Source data
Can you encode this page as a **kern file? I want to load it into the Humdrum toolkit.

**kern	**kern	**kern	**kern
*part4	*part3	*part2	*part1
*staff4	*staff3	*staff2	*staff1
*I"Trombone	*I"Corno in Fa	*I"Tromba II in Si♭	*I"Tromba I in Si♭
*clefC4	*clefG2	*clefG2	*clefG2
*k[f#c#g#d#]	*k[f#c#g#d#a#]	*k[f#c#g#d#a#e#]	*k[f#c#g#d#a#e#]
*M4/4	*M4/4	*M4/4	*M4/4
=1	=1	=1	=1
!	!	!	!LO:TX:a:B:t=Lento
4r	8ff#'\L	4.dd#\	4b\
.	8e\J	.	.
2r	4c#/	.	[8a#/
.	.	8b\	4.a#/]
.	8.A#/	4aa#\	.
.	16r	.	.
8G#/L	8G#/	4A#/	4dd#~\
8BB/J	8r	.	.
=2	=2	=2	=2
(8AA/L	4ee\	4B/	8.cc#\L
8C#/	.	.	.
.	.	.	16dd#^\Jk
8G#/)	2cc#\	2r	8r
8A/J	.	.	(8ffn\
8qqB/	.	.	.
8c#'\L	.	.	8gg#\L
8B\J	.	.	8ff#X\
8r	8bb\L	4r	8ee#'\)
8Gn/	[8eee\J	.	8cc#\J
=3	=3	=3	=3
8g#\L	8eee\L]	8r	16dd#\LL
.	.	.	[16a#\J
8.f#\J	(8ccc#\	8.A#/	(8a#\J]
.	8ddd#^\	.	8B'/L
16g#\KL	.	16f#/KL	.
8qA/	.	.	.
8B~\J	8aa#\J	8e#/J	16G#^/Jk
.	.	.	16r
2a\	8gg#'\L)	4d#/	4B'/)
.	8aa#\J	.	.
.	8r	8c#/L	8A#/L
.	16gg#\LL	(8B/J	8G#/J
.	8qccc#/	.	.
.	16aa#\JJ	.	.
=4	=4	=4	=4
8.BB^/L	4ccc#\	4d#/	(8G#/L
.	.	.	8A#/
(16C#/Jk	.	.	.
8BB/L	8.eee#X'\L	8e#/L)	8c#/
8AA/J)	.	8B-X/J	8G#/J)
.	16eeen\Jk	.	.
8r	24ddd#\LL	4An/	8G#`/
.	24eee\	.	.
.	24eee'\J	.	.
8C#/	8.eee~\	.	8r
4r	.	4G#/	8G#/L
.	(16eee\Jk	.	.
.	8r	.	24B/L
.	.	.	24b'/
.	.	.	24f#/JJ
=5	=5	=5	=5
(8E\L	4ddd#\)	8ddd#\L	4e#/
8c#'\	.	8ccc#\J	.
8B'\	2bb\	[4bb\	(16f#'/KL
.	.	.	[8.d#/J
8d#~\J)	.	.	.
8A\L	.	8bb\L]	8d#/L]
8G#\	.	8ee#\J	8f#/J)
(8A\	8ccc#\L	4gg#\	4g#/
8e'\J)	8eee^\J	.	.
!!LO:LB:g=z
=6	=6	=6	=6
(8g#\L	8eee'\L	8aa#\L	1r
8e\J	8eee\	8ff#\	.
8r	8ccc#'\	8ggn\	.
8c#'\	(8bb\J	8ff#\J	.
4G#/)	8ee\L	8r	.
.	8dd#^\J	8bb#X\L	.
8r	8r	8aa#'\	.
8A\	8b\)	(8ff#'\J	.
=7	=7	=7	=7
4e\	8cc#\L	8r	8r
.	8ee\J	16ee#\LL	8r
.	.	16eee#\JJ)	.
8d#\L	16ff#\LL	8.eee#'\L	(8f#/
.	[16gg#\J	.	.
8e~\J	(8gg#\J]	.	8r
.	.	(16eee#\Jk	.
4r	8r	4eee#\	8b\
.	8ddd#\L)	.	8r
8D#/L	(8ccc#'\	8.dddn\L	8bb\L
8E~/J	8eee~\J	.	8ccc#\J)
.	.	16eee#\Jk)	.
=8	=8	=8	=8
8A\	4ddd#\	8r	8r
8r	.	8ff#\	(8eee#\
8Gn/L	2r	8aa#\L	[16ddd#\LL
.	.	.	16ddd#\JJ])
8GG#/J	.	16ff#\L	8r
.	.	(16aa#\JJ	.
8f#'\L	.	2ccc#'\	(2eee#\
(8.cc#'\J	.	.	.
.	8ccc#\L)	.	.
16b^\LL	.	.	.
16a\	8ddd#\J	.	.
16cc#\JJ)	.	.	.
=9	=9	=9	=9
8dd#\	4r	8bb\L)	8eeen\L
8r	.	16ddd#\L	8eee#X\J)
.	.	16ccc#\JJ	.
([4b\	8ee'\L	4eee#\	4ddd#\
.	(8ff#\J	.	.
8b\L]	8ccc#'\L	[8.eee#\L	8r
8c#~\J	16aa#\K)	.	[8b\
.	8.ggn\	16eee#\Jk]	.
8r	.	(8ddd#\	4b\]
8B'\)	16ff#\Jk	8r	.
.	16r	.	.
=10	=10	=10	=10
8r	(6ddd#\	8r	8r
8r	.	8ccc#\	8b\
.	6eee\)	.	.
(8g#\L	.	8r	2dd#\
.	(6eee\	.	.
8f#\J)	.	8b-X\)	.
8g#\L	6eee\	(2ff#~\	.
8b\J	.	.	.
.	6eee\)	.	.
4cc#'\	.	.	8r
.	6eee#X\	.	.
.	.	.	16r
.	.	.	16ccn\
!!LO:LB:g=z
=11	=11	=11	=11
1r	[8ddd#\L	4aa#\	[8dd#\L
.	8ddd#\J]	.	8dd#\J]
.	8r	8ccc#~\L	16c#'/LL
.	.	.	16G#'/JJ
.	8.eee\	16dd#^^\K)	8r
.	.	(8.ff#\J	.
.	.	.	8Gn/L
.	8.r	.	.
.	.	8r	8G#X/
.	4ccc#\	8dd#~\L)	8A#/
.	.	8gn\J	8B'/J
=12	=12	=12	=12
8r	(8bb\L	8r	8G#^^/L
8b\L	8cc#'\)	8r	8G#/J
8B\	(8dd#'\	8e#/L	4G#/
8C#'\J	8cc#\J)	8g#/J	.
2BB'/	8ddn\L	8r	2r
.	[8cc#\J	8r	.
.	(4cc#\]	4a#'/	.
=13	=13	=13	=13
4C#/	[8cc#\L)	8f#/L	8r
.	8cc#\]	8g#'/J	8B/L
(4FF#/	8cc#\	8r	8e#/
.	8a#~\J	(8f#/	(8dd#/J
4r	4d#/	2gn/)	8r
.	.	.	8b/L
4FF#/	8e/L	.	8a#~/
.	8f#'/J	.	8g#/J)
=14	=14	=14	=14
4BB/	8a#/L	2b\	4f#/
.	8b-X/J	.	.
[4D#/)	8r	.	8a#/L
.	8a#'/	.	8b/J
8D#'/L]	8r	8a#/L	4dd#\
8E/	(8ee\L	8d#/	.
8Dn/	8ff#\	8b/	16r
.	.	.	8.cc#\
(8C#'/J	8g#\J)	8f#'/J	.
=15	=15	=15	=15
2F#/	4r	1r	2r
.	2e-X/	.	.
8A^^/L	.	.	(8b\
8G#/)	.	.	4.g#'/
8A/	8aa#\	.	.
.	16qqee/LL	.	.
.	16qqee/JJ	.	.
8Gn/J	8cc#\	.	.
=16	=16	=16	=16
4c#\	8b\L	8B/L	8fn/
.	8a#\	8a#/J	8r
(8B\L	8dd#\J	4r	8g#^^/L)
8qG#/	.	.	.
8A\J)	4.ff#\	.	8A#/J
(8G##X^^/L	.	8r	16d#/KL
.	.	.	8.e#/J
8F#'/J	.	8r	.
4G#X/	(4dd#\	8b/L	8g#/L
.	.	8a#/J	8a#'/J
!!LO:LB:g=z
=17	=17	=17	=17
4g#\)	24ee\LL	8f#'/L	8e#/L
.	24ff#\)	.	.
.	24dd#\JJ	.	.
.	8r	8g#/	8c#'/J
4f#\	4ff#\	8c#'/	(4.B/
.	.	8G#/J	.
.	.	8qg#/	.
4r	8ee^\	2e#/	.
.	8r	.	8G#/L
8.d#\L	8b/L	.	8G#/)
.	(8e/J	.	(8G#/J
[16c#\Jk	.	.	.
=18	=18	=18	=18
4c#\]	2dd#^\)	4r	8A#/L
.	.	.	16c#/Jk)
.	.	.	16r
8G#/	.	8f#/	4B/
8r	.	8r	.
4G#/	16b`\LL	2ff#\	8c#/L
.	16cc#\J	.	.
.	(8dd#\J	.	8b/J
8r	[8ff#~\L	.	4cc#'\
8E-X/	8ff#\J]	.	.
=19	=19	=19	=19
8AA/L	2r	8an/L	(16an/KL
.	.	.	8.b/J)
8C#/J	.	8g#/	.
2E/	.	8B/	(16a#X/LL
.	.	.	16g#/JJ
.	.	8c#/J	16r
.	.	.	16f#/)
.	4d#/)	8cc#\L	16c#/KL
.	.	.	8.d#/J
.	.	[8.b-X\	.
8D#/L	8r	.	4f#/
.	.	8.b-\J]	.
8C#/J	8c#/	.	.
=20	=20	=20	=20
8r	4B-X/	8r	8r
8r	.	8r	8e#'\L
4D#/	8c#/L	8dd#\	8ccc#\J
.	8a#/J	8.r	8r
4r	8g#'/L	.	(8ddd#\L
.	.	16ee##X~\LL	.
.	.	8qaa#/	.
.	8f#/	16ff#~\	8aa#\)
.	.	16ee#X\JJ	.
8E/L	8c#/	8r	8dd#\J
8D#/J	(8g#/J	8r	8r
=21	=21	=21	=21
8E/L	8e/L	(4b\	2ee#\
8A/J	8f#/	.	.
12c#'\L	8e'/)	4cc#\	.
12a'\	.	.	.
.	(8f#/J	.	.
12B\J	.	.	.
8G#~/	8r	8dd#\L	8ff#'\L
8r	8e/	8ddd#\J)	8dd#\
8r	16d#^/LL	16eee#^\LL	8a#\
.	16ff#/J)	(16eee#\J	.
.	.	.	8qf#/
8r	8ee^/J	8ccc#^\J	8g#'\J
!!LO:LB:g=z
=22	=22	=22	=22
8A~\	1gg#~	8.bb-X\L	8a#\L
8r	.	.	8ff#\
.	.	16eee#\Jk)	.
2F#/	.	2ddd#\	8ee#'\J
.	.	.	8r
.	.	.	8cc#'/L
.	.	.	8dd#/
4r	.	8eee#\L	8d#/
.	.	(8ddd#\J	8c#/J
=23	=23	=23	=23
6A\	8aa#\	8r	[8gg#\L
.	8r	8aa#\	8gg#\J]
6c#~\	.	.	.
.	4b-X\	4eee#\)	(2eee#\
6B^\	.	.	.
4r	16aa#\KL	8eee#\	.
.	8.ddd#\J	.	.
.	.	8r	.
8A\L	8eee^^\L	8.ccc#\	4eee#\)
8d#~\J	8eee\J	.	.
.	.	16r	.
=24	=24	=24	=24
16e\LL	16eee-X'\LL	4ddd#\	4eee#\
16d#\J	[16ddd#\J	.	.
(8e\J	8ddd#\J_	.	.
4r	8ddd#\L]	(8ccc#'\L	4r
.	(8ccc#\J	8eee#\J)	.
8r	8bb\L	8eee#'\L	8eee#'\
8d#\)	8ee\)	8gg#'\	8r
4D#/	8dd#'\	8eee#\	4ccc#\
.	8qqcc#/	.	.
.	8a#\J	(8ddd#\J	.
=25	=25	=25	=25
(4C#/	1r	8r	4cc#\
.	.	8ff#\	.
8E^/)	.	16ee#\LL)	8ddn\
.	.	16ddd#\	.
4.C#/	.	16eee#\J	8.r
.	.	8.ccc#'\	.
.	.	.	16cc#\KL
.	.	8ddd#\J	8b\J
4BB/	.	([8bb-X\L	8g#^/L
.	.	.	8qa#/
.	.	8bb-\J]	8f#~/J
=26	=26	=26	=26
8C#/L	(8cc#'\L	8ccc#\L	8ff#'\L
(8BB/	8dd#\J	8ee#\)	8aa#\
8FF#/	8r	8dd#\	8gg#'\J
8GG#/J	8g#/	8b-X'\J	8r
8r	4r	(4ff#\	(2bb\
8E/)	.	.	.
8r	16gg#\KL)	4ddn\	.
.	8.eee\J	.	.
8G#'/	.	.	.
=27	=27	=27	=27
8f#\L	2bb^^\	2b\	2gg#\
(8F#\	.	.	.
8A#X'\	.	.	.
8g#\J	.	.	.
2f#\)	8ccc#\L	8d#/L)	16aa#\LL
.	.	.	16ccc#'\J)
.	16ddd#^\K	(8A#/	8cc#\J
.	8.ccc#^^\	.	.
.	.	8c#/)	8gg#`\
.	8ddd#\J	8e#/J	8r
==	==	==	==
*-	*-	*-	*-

> _Aim of the task_
Find every line in the entries above that contains the string "kern" and copy each of those lines. Treat uppercase and lowercase letters as different.

> _Task answer_
Can you encode this page as a **kern file? I want to load it into the Humdrum toolkit.
**kern	**kern	**kern	**kern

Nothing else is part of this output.